Please, starting at the line that contains "red cake: 7 -> 12", reproduce every line exactly until the records run out, skipping all pictures.

[Opening Supplied data section]

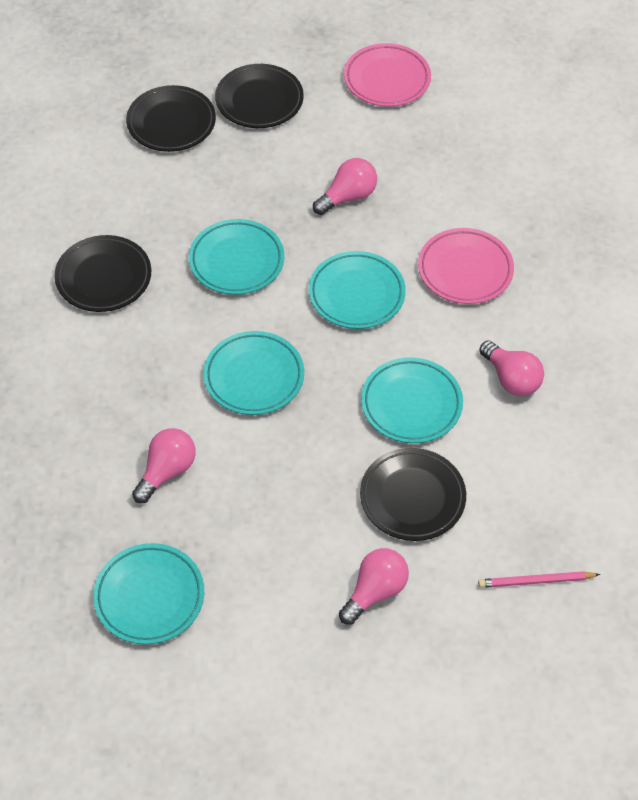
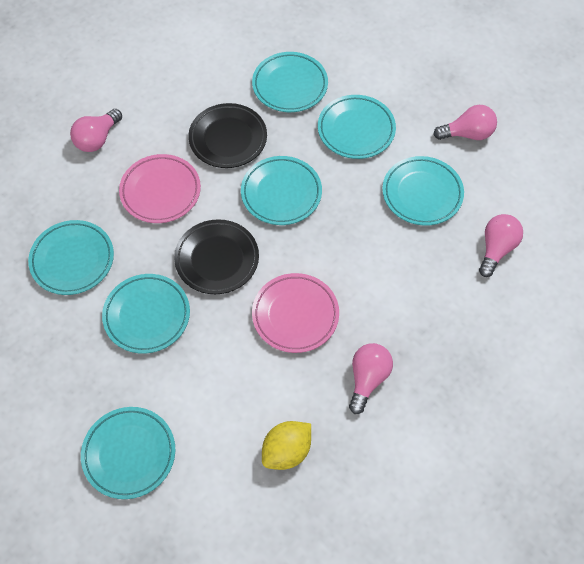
black plate: 4 -> 2
pink pencil: 1 -> 0
turquoise plate: 5 -> 7
yellow lemon: 0 -> 1

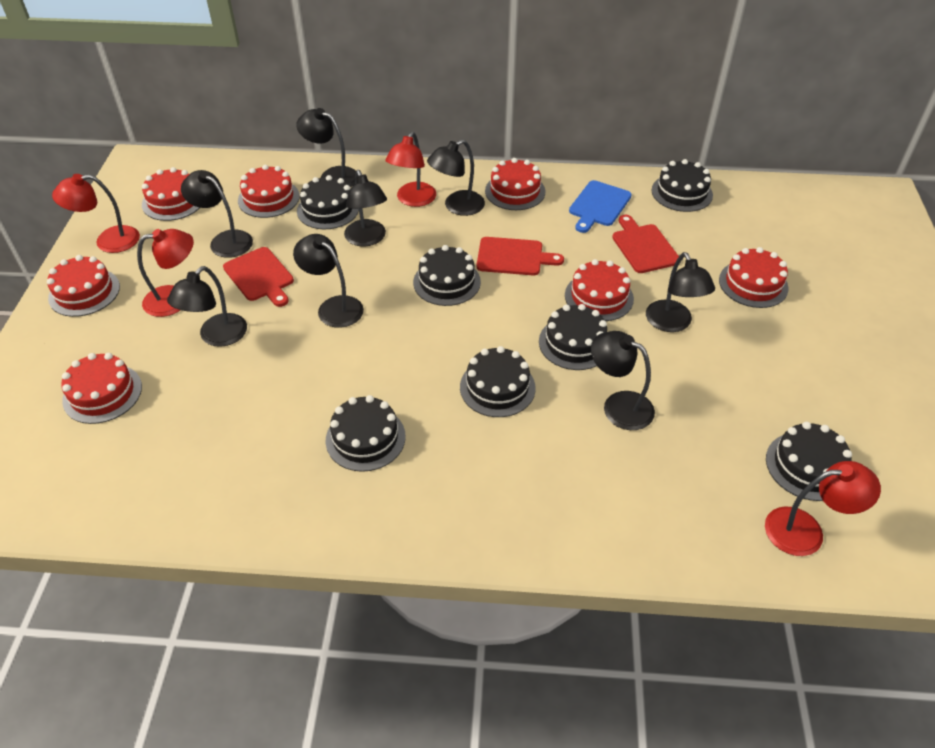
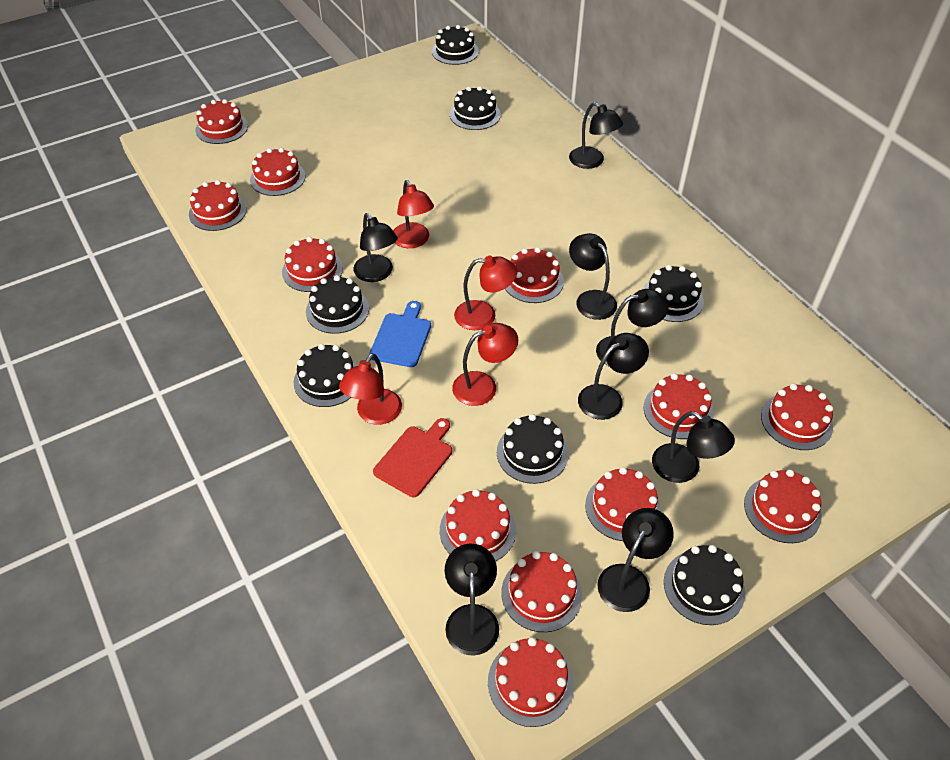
red cake: 7 -> 12
red cutting board: 3 -> 1

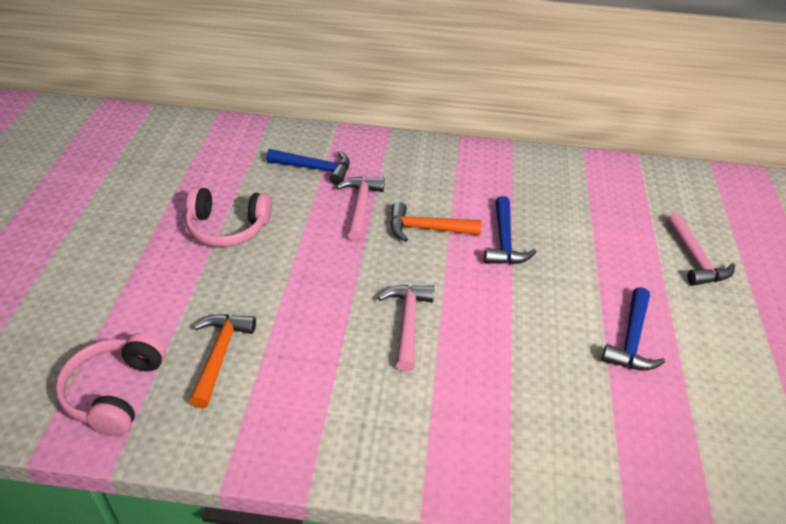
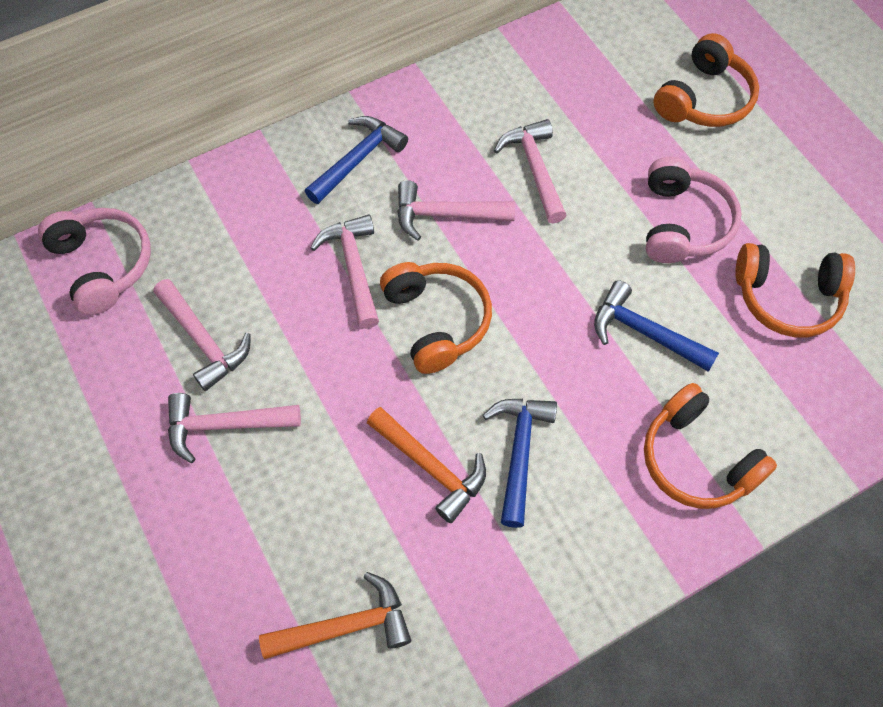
orange headphones: 0 -> 4
pink hammer: 3 -> 5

[Closing Supplied data section]

• [Answer to this problem]:
red cake: 7 -> 12
red cutting board: 3 -> 1

orange headphones: 0 -> 4
pink hammer: 3 -> 5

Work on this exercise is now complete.